→ Work instruction: Please reproduce the listing word for word. Pictures stay out.

→ Material for the task:
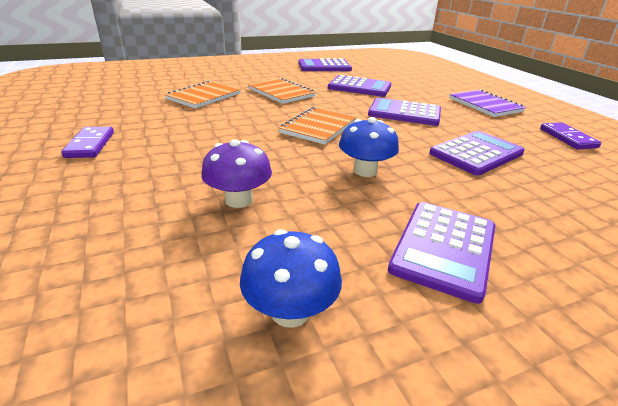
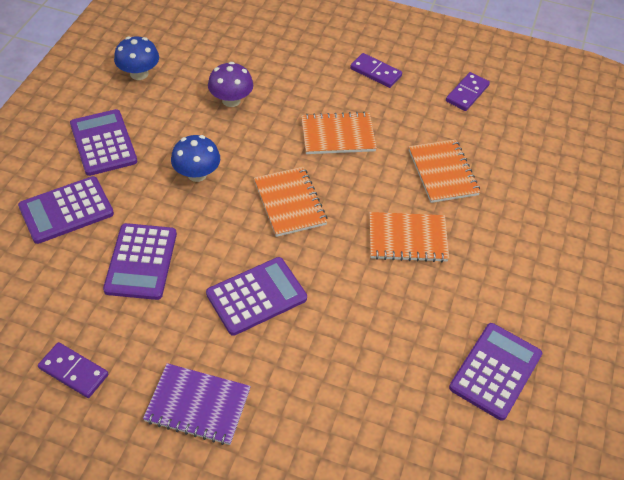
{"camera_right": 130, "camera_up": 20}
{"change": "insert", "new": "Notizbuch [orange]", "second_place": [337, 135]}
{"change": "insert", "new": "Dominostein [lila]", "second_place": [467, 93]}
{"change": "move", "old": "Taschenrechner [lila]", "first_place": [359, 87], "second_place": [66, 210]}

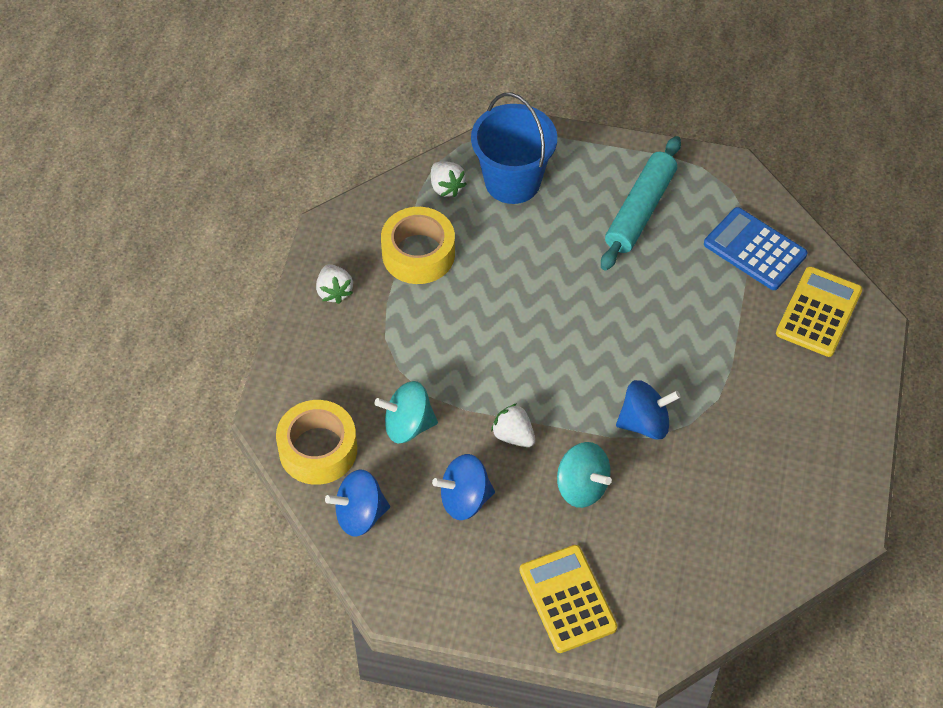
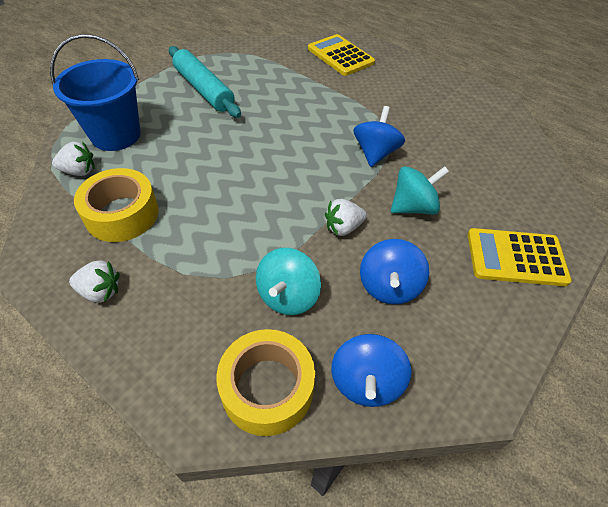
{"camera_right": -65, "camera_up": -5}
{"change": "delete", "old": "Taschenrechner [blau]", "first_place": [755, 249]}

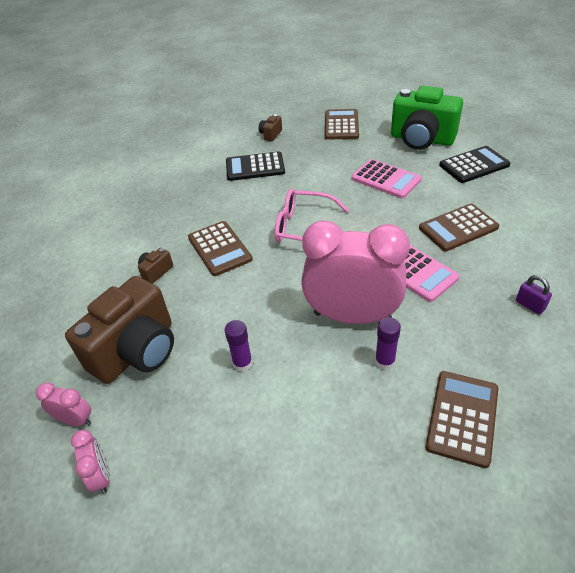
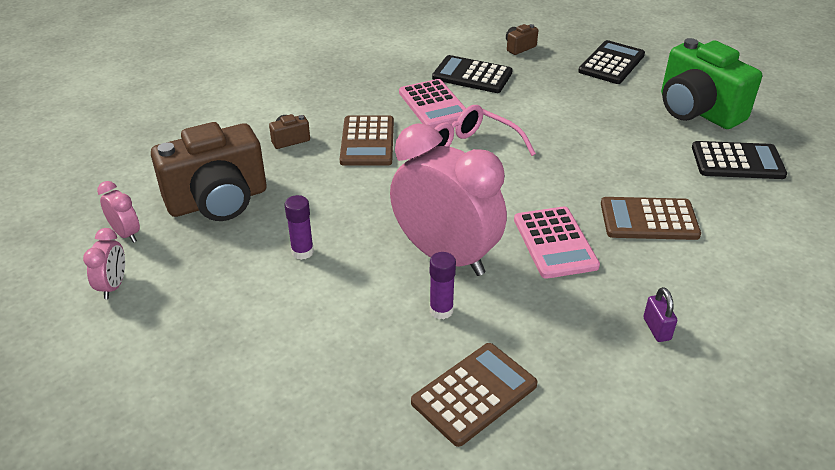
{"camera_right": 25, "camera_up": -5}
{"change": "move", "old": "Taschenrechner [rosa]", "first_place": [386, 179], "second_place": [434, 105]}
{"change": "recolor", "old": "Taschenrechner [braun]", "new": "Taschenrechner [schwarz]", "first_place": [341, 125], "second_place": [611, 63]}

→ Response:
{"camera_right": 130, "camera_up": 20}
{"change": "insert", "new": "Notizbuch [orange]", "second_place": [337, 135]}
{"change": "insert", "new": "Dominostein [lila]", "second_place": [467, 93]}
{"change": "move", "old": "Taschenrechner [lila]", "first_place": [359, 87], "second_place": [66, 210]}

{"camera_right": -65, "camera_up": -5}
{"change": "delete", "old": "Taschenrechner [blau]", "first_place": [755, 249]}

{"camera_right": 25, "camera_up": -5}
{"change": "move", "old": "Taschenrechner [rosa]", "first_place": [386, 179], "second_place": [434, 105]}
{"change": "recolor", "old": "Taschenrechner [braun]", "new": "Taschenrechner [schwarz]", "first_place": [341, 125], "second_place": [611, 63]}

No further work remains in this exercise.